Work instruction: The data below holds a line containing "camera: 45 degrees right, 0 degrees up" and a line containing "(711, 249) = (626, 186): none -> grey hat"; please quote exactly those two lines and every line between them, and nothing else.

Entries supplied:
==============================

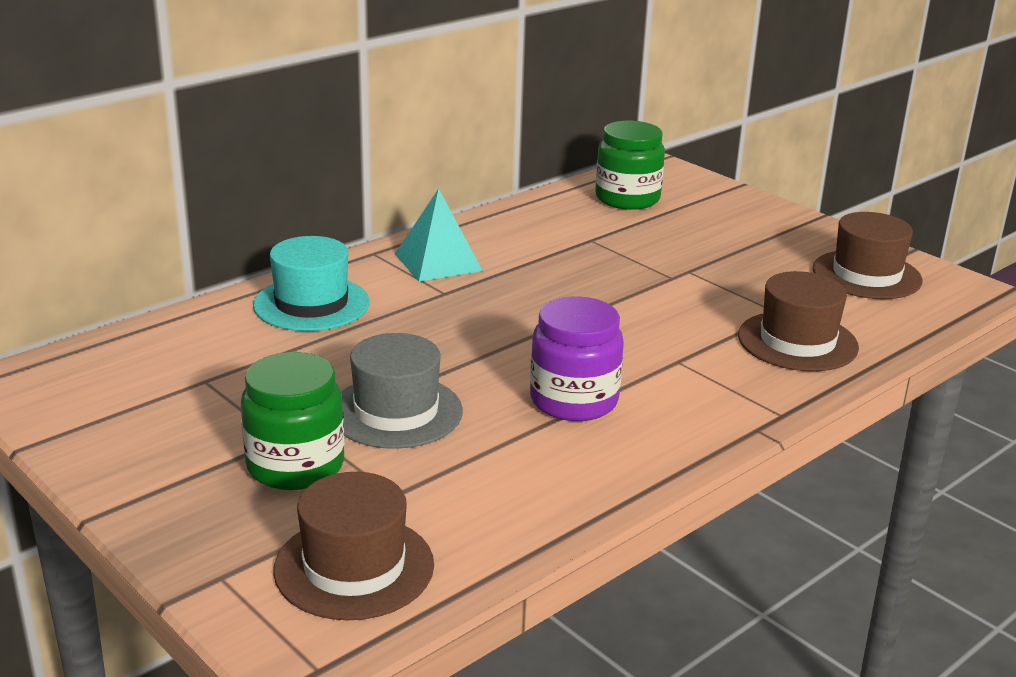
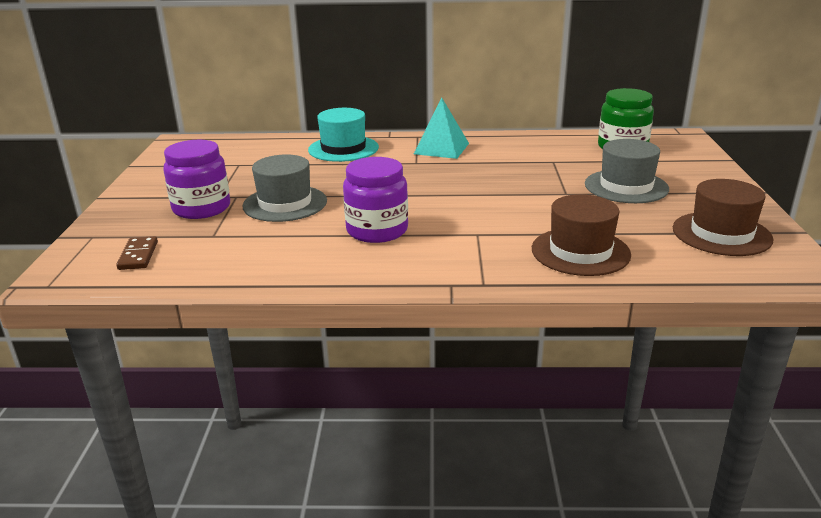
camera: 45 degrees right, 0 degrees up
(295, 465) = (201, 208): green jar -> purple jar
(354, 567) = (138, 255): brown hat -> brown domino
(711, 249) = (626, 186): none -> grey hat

==============================

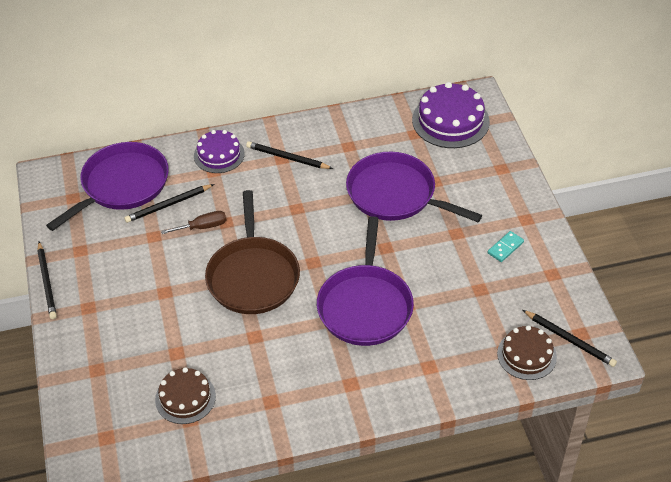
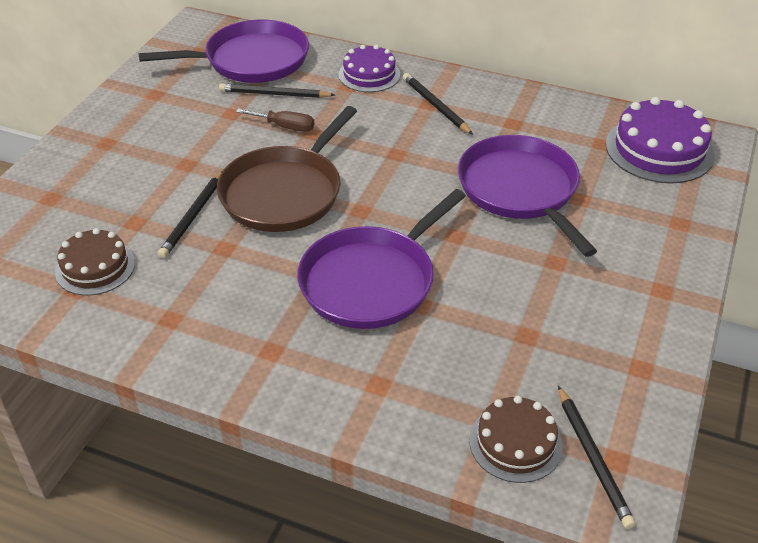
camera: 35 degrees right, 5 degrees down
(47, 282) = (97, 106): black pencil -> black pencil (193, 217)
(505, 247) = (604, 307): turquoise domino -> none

==============================

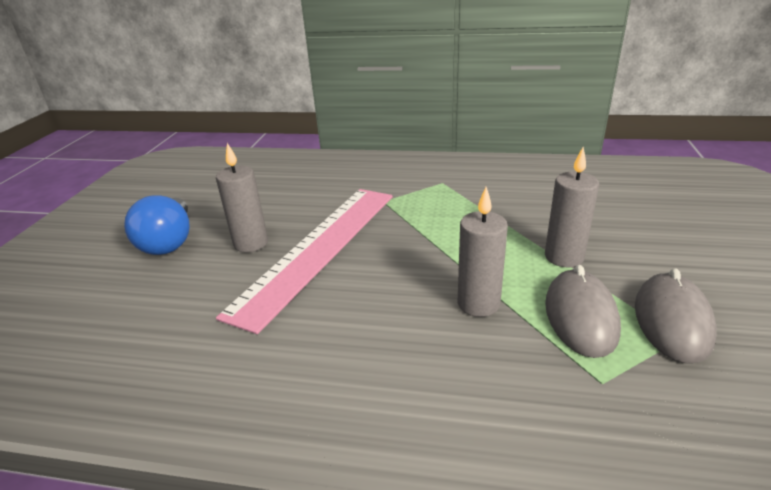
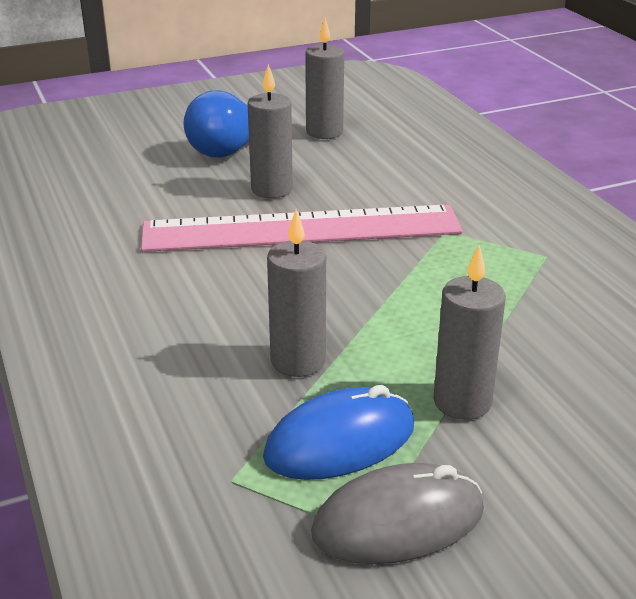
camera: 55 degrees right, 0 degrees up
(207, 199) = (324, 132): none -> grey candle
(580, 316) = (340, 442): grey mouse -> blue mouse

==============================

Exercise solution:
camera: 45 degrees right, 0 degrees up
(295, 465) = (201, 208): green jar -> purple jar
(354, 567) = (138, 255): brown hat -> brown domino
(711, 249) = (626, 186): none -> grey hat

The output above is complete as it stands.